EXTRACTED MATERIAL —

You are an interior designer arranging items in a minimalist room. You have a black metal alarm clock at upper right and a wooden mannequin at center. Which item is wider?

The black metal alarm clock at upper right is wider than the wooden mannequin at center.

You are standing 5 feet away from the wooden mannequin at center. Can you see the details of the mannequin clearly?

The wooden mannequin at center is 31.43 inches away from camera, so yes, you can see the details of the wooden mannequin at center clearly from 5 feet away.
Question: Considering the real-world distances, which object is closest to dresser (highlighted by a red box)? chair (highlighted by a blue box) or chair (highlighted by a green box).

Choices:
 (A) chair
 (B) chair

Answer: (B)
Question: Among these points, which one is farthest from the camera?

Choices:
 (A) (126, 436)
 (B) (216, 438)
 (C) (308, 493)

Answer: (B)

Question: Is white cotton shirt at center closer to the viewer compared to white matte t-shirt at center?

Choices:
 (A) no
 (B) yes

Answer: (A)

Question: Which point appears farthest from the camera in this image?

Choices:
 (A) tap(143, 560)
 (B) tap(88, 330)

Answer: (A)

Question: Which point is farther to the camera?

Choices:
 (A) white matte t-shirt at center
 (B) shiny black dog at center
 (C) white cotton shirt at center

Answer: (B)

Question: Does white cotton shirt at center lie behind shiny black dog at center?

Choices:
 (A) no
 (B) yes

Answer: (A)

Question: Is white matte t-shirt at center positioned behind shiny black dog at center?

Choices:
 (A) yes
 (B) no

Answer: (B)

--

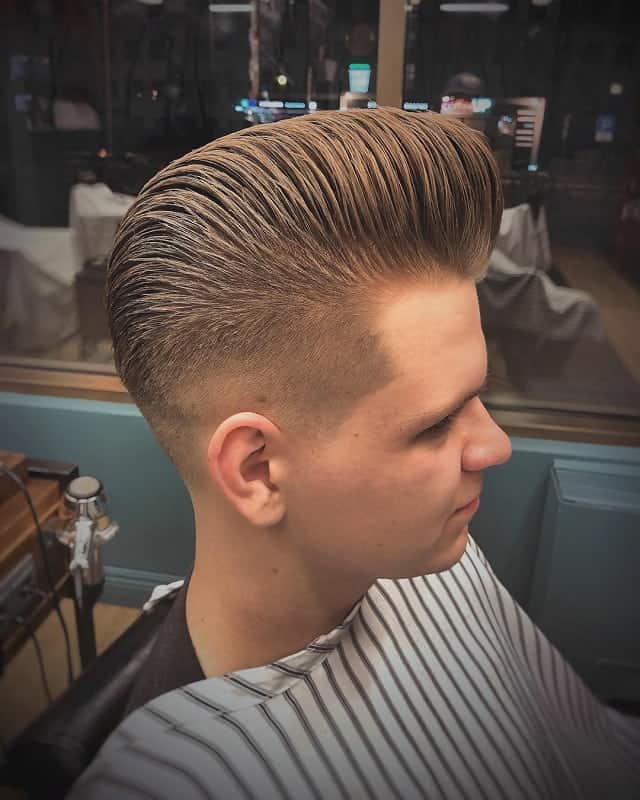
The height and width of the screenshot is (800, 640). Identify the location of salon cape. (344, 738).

TASK REQUIREMENTS — Copy the records word for word, starting at the line that contains "You are standing" and stopping after the line that contains "Question: Which point appears".

RESPONSE BELOW —
You are standing 5 feet away from the wooden mannequin at center. Can you see the details of the mannequin clearly?

The wooden mannequin at center is 31.43 inches away from camera, so yes, you can see the details of the wooden mannequin at center clearly from 5 feet away.
Question: Considering the real-world distances, which object is closest to dresser (highlighted by a red box)? chair (highlighted by a blue box) or chair (highlighted by a green box).

Choices:
 (A) chair
 (B) chair

Answer: (B)
Question: Among these points, which one is farthest from the camera?

Choices:
 (A) (126, 436)
 (B) (216, 438)
 (C) (308, 493)

Answer: (B)

Question: Is white cotton shirt at center closer to the viewer compared to white matte t-shirt at center?

Choices:
 (A) no
 (B) yes

Answer: (A)

Question: Which point appears farthest from the camera in this image?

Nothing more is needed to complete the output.